━━━━━ Supplied records

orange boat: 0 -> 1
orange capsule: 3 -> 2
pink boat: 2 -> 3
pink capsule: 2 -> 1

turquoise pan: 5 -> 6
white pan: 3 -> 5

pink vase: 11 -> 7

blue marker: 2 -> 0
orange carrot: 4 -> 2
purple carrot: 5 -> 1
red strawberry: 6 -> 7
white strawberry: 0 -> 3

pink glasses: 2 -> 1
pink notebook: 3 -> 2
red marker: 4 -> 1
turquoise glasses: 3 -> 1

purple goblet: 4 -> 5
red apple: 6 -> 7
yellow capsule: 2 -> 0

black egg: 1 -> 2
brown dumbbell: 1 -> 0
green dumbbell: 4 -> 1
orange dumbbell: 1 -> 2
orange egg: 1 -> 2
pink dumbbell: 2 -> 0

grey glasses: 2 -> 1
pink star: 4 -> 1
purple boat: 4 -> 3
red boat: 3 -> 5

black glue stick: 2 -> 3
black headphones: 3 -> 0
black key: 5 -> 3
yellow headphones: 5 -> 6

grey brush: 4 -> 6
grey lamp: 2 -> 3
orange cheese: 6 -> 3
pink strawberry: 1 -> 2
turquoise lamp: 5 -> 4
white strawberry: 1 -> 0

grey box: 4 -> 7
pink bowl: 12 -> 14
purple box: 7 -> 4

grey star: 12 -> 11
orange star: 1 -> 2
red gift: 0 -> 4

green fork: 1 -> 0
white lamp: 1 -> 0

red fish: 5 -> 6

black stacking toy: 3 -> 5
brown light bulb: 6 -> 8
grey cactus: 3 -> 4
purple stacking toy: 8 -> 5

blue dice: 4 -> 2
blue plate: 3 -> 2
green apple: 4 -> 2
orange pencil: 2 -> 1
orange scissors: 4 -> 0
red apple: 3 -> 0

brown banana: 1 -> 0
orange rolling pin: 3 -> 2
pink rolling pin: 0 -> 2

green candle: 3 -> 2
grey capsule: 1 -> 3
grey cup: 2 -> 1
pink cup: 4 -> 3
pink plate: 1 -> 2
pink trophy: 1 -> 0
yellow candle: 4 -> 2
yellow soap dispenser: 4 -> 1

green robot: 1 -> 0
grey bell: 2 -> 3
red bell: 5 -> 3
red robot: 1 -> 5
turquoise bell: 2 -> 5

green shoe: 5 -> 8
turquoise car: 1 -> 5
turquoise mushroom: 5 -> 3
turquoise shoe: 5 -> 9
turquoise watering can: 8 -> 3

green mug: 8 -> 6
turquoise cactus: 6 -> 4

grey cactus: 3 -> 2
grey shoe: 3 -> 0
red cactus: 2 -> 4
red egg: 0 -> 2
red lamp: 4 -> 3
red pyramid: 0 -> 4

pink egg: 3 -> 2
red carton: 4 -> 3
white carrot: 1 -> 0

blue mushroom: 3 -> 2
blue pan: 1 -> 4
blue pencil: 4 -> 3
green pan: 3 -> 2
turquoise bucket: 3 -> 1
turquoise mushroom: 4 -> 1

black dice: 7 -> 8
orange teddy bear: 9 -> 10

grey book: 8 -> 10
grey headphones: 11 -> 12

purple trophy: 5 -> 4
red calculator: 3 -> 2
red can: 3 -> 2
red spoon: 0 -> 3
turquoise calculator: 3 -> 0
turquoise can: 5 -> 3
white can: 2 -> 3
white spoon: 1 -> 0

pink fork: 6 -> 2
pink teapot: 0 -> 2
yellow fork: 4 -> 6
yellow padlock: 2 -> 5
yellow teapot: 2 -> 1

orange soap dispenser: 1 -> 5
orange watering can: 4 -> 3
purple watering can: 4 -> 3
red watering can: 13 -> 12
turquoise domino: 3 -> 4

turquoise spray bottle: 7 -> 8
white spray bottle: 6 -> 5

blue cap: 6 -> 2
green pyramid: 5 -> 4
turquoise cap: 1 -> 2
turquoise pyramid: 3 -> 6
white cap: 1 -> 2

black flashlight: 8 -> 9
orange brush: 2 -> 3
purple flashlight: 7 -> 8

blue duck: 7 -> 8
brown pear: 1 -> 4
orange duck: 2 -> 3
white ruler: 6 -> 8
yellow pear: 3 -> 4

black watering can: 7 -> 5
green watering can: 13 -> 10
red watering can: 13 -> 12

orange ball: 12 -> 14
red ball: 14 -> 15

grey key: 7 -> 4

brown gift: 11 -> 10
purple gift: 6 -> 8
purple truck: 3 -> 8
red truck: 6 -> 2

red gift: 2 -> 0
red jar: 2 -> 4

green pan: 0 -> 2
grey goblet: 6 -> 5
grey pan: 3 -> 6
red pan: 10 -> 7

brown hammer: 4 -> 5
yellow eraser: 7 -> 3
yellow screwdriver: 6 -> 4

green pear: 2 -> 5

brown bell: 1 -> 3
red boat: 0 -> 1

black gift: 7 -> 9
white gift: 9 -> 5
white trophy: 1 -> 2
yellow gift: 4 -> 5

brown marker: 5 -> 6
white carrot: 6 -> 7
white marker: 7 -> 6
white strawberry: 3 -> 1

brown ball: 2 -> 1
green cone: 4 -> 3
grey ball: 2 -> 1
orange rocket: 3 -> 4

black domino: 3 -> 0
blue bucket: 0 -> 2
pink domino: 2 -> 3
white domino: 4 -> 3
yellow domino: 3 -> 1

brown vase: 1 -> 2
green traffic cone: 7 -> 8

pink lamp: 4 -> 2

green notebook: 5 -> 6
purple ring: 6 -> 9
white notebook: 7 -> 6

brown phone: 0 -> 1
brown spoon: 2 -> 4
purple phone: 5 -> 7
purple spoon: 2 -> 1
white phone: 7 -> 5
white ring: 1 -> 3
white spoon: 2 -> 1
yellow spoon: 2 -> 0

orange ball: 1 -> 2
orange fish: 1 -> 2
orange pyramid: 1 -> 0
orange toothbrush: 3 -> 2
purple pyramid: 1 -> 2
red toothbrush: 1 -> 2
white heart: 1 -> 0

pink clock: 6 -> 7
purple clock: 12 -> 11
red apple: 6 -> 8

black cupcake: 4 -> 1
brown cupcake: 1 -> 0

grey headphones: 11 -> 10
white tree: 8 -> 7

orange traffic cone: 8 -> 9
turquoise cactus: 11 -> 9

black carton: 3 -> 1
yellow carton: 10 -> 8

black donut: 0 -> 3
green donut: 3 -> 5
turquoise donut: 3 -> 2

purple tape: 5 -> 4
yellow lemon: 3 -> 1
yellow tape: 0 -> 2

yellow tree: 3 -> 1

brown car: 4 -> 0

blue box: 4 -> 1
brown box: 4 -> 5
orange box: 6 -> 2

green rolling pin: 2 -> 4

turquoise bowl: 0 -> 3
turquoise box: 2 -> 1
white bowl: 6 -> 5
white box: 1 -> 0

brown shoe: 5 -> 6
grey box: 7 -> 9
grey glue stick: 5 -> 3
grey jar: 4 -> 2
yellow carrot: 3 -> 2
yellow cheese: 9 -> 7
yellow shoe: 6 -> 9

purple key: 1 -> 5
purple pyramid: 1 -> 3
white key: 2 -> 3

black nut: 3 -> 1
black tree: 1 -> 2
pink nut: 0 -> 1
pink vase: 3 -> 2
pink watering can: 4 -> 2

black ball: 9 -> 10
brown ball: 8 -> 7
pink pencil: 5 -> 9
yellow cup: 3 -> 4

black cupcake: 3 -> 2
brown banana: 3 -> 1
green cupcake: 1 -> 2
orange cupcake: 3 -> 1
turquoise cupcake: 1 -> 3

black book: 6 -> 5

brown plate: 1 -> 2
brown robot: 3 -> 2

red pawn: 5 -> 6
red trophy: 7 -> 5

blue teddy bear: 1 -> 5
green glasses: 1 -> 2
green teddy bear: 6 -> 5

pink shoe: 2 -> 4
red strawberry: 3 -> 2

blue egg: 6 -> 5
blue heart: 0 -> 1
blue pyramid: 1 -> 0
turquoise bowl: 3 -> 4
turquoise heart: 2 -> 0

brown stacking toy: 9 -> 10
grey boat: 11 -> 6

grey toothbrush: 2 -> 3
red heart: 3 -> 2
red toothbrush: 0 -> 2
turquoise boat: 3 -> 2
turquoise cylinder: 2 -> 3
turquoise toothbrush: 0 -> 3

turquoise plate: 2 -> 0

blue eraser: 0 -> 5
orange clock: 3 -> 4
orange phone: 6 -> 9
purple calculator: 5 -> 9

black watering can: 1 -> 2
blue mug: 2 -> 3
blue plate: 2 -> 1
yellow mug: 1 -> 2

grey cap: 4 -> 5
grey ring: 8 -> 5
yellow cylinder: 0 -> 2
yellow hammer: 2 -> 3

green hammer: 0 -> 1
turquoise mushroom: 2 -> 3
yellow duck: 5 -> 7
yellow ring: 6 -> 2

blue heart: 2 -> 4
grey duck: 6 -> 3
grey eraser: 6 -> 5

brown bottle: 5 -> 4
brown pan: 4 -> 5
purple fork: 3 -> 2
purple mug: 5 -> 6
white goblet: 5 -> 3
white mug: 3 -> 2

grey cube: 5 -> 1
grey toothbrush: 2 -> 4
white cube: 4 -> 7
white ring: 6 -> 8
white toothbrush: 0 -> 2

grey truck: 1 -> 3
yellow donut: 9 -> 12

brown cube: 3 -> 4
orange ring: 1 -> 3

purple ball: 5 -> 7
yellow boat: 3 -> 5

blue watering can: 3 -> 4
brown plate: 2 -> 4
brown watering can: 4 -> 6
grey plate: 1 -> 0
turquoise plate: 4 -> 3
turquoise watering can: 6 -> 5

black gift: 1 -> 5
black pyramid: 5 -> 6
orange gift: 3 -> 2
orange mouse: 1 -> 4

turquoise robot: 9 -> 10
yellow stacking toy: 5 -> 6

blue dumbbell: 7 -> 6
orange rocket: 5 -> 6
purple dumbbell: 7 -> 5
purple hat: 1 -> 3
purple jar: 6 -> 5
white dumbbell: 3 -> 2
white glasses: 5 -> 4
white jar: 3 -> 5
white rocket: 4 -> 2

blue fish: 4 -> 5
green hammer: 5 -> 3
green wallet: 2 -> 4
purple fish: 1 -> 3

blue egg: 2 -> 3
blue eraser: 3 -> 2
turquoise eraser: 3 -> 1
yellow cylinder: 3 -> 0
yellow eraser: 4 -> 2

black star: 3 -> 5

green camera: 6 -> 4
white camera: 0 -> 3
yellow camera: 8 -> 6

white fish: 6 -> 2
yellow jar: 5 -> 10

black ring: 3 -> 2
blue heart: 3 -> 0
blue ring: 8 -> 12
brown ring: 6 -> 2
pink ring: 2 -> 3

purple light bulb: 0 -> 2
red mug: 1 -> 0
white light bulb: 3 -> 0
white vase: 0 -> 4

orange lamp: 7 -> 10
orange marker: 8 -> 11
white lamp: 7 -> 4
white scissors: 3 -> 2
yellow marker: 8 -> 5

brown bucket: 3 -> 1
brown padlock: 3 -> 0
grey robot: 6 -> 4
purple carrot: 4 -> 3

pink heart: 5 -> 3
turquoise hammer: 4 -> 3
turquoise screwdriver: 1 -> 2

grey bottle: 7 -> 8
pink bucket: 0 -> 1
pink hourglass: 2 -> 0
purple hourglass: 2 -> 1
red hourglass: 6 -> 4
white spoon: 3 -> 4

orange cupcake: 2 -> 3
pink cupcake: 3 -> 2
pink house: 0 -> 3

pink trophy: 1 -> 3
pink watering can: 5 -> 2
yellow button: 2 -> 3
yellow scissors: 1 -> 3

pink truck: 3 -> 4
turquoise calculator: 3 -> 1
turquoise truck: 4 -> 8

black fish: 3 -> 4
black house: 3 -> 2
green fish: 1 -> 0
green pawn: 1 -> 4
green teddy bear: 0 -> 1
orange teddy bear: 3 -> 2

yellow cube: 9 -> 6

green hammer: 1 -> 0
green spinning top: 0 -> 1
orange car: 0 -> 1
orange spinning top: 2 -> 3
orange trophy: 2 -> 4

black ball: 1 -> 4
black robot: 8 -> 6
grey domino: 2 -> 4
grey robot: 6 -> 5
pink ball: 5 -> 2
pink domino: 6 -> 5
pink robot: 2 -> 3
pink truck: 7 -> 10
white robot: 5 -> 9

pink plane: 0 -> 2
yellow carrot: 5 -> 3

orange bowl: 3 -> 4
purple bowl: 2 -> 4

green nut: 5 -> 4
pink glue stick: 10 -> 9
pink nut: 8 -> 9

━━━━━━━━━━

■ What you are asked to do ■
From the entries above, print the lines beginning at the one with "red gift: 2 -> 0" and stopping after the one with "purple clock: 12 -> 11", exactly as written and with nothing else.

■ Written answer ■
red gift: 2 -> 0
red jar: 2 -> 4

green pan: 0 -> 2
grey goblet: 6 -> 5
grey pan: 3 -> 6
red pan: 10 -> 7

brown hammer: 4 -> 5
yellow eraser: 7 -> 3
yellow screwdriver: 6 -> 4

green pear: 2 -> 5

brown bell: 1 -> 3
red boat: 0 -> 1

black gift: 7 -> 9
white gift: 9 -> 5
white trophy: 1 -> 2
yellow gift: 4 -> 5

brown marker: 5 -> 6
white carrot: 6 -> 7
white marker: 7 -> 6
white strawberry: 3 -> 1

brown ball: 2 -> 1
green cone: 4 -> 3
grey ball: 2 -> 1
orange rocket: 3 -> 4

black domino: 3 -> 0
blue bucket: 0 -> 2
pink domino: 2 -> 3
white domino: 4 -> 3
yellow domino: 3 -> 1

brown vase: 1 -> 2
green traffic cone: 7 -> 8

pink lamp: 4 -> 2

green notebook: 5 -> 6
purple ring: 6 -> 9
white notebook: 7 -> 6

brown phone: 0 -> 1
brown spoon: 2 -> 4
purple phone: 5 -> 7
purple spoon: 2 -> 1
white phone: 7 -> 5
white ring: 1 -> 3
white spoon: 2 -> 1
yellow spoon: 2 -> 0

orange ball: 1 -> 2
orange fish: 1 -> 2
orange pyramid: 1 -> 0
orange toothbrush: 3 -> 2
purple pyramid: 1 -> 2
red toothbrush: 1 -> 2
white heart: 1 -> 0

pink clock: 6 -> 7
purple clock: 12 -> 11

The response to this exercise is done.